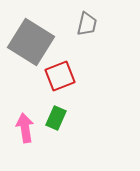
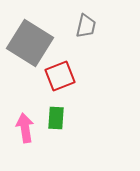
gray trapezoid: moved 1 px left, 2 px down
gray square: moved 1 px left, 1 px down
green rectangle: rotated 20 degrees counterclockwise
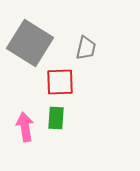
gray trapezoid: moved 22 px down
red square: moved 6 px down; rotated 20 degrees clockwise
pink arrow: moved 1 px up
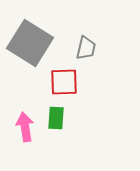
red square: moved 4 px right
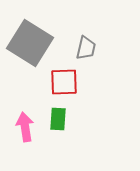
green rectangle: moved 2 px right, 1 px down
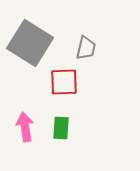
green rectangle: moved 3 px right, 9 px down
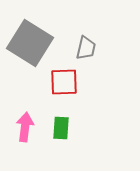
pink arrow: rotated 16 degrees clockwise
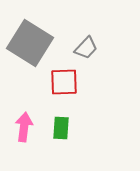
gray trapezoid: rotated 30 degrees clockwise
pink arrow: moved 1 px left
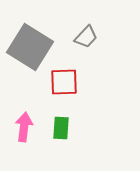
gray square: moved 4 px down
gray trapezoid: moved 11 px up
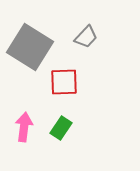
green rectangle: rotated 30 degrees clockwise
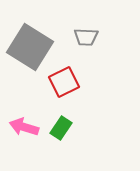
gray trapezoid: rotated 50 degrees clockwise
red square: rotated 24 degrees counterclockwise
pink arrow: rotated 80 degrees counterclockwise
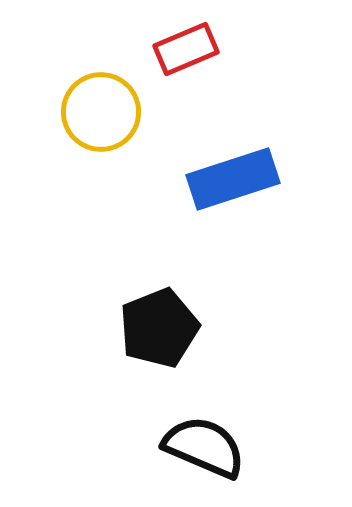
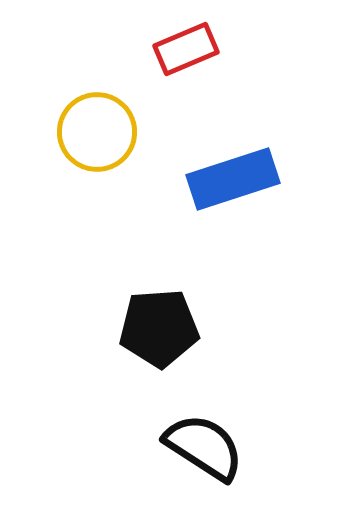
yellow circle: moved 4 px left, 20 px down
black pentagon: rotated 18 degrees clockwise
black semicircle: rotated 10 degrees clockwise
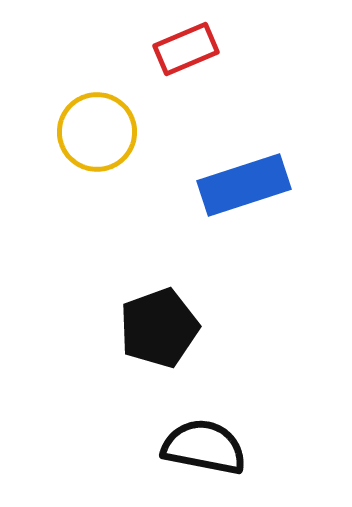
blue rectangle: moved 11 px right, 6 px down
black pentagon: rotated 16 degrees counterclockwise
black semicircle: rotated 22 degrees counterclockwise
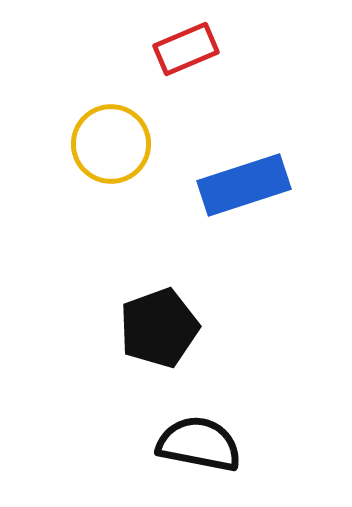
yellow circle: moved 14 px right, 12 px down
black semicircle: moved 5 px left, 3 px up
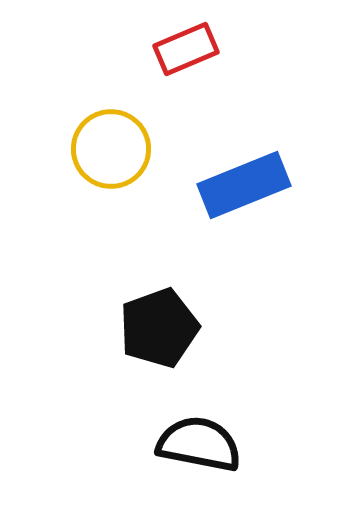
yellow circle: moved 5 px down
blue rectangle: rotated 4 degrees counterclockwise
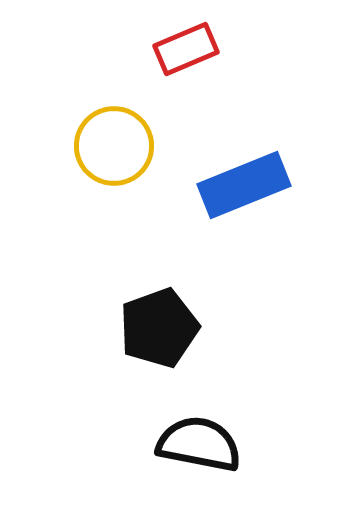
yellow circle: moved 3 px right, 3 px up
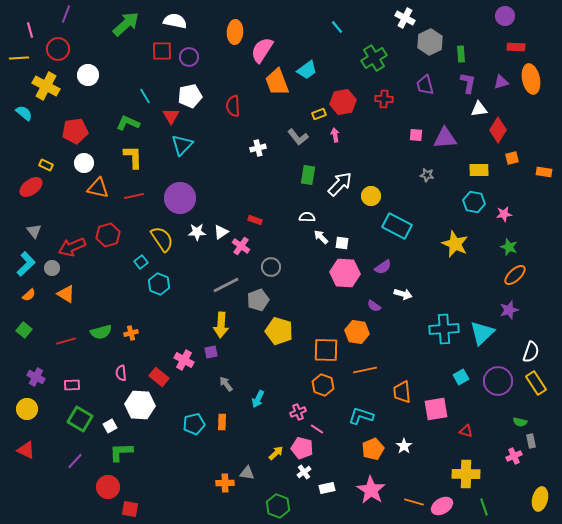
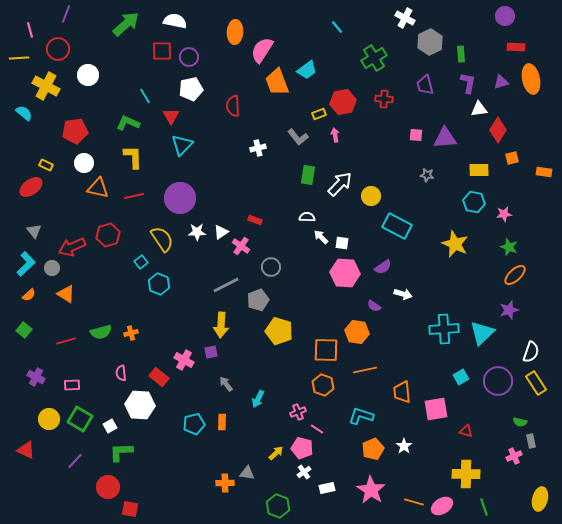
white pentagon at (190, 96): moved 1 px right, 7 px up
yellow circle at (27, 409): moved 22 px right, 10 px down
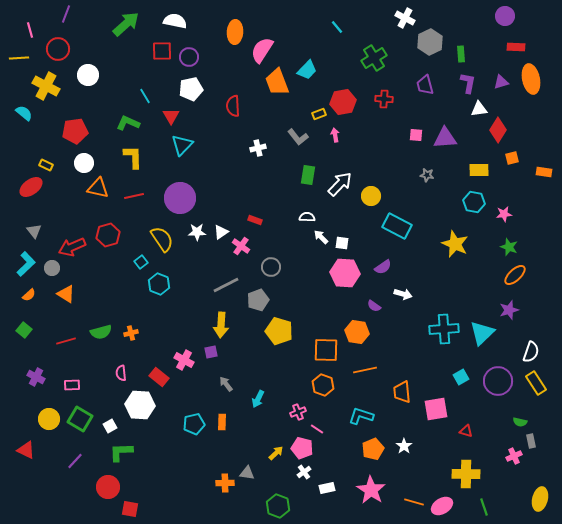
cyan trapezoid at (307, 70): rotated 10 degrees counterclockwise
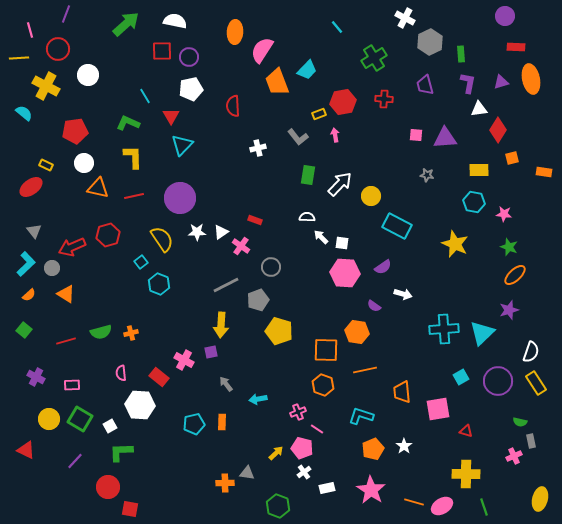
pink star at (504, 214): rotated 14 degrees clockwise
cyan arrow at (258, 399): rotated 54 degrees clockwise
pink square at (436, 409): moved 2 px right
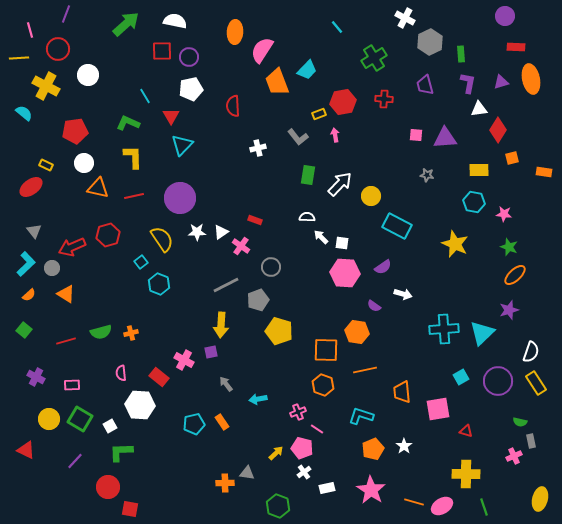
orange rectangle at (222, 422): rotated 35 degrees counterclockwise
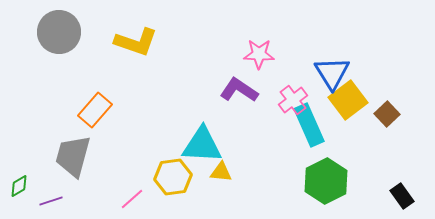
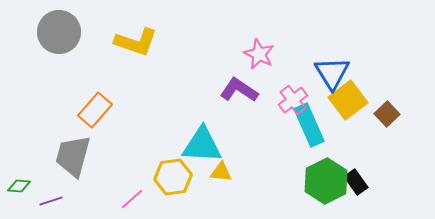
pink star: rotated 24 degrees clockwise
green diamond: rotated 35 degrees clockwise
black rectangle: moved 46 px left, 14 px up
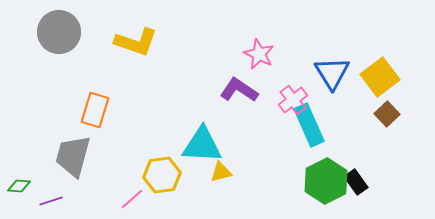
yellow square: moved 32 px right, 23 px up
orange rectangle: rotated 24 degrees counterclockwise
yellow triangle: rotated 20 degrees counterclockwise
yellow hexagon: moved 11 px left, 2 px up
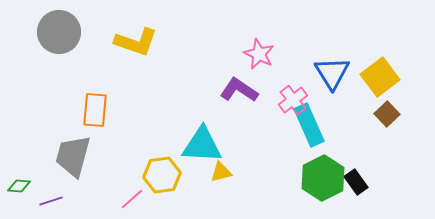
orange rectangle: rotated 12 degrees counterclockwise
green hexagon: moved 3 px left, 3 px up
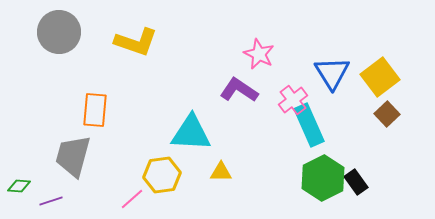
cyan triangle: moved 11 px left, 12 px up
yellow triangle: rotated 15 degrees clockwise
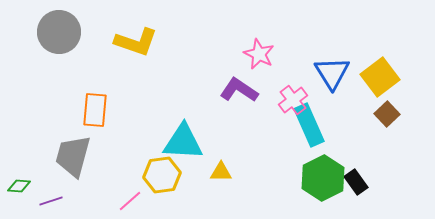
cyan triangle: moved 8 px left, 9 px down
pink line: moved 2 px left, 2 px down
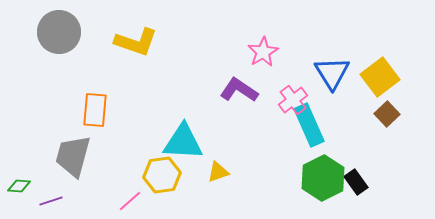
pink star: moved 4 px right, 2 px up; rotated 16 degrees clockwise
yellow triangle: moved 3 px left; rotated 20 degrees counterclockwise
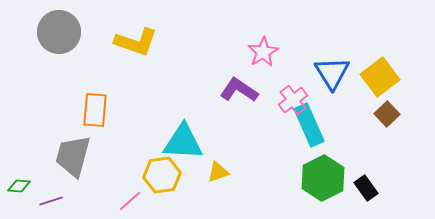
black rectangle: moved 10 px right, 6 px down
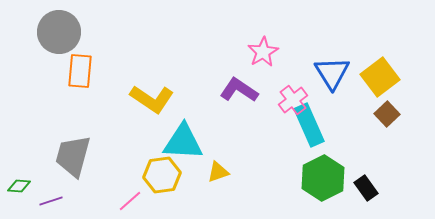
yellow L-shape: moved 16 px right, 57 px down; rotated 15 degrees clockwise
orange rectangle: moved 15 px left, 39 px up
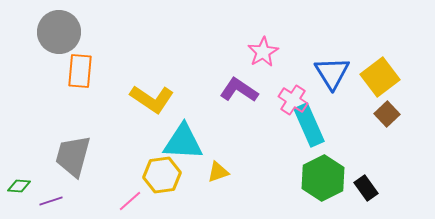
pink cross: rotated 20 degrees counterclockwise
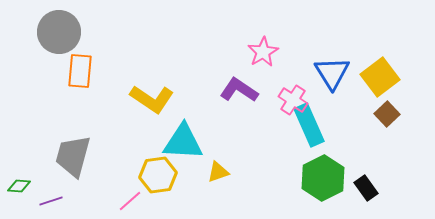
yellow hexagon: moved 4 px left
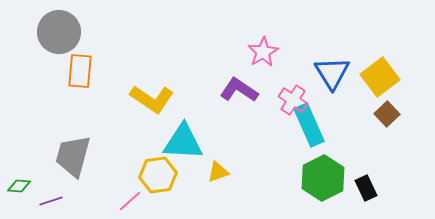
black rectangle: rotated 10 degrees clockwise
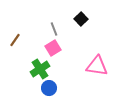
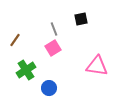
black square: rotated 32 degrees clockwise
green cross: moved 14 px left, 1 px down
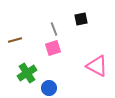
brown line: rotated 40 degrees clockwise
pink square: rotated 14 degrees clockwise
pink triangle: rotated 20 degrees clockwise
green cross: moved 1 px right, 3 px down
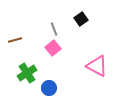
black square: rotated 24 degrees counterclockwise
pink square: rotated 21 degrees counterclockwise
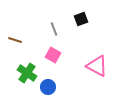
black square: rotated 16 degrees clockwise
brown line: rotated 32 degrees clockwise
pink square: moved 7 px down; rotated 21 degrees counterclockwise
green cross: rotated 24 degrees counterclockwise
blue circle: moved 1 px left, 1 px up
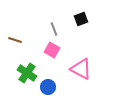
pink square: moved 1 px left, 5 px up
pink triangle: moved 16 px left, 3 px down
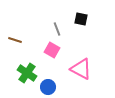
black square: rotated 32 degrees clockwise
gray line: moved 3 px right
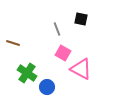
brown line: moved 2 px left, 3 px down
pink square: moved 11 px right, 3 px down
blue circle: moved 1 px left
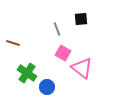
black square: rotated 16 degrees counterclockwise
pink triangle: moved 1 px right, 1 px up; rotated 10 degrees clockwise
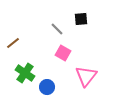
gray line: rotated 24 degrees counterclockwise
brown line: rotated 56 degrees counterclockwise
pink triangle: moved 4 px right, 8 px down; rotated 30 degrees clockwise
green cross: moved 2 px left
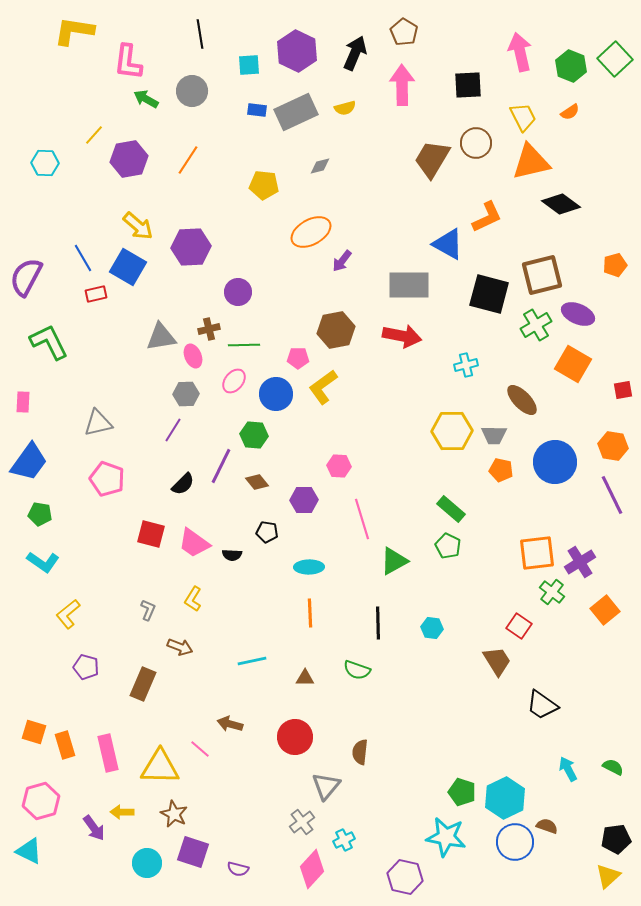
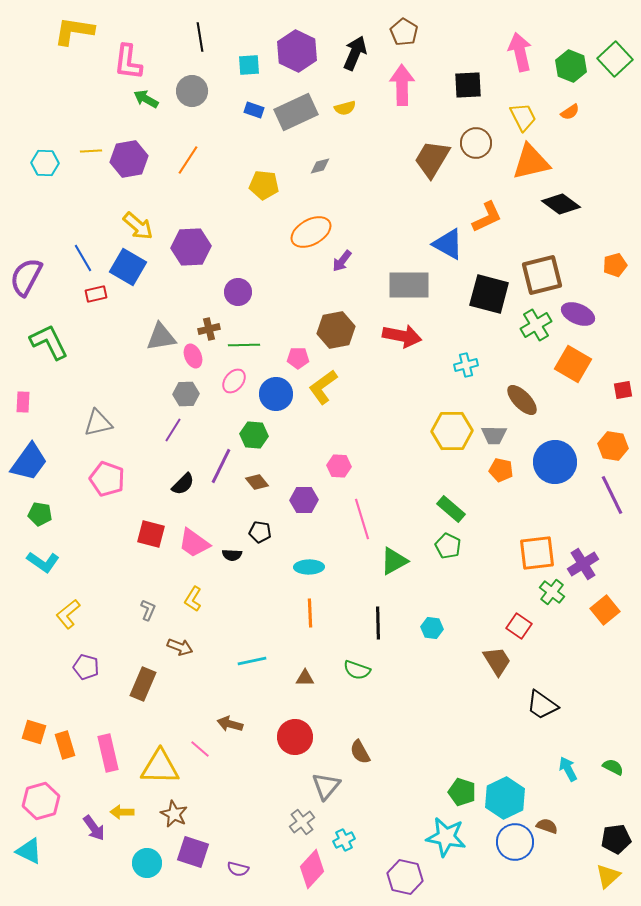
black line at (200, 34): moved 3 px down
blue rectangle at (257, 110): moved 3 px left; rotated 12 degrees clockwise
yellow line at (94, 135): moved 3 px left, 16 px down; rotated 45 degrees clockwise
black pentagon at (267, 532): moved 7 px left
purple cross at (580, 562): moved 3 px right, 2 px down
brown semicircle at (360, 752): rotated 35 degrees counterclockwise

__________

* [Aim of the task] Pull every line from the listing above that contains the word "star" and copy each one in full. Case counts.

* [Result]
pink star at (504, 214): rotated 14 degrees clockwise
pink star: rotated 24 degrees clockwise
pink star: moved 4 px right, 2 px up; rotated 16 degrees clockwise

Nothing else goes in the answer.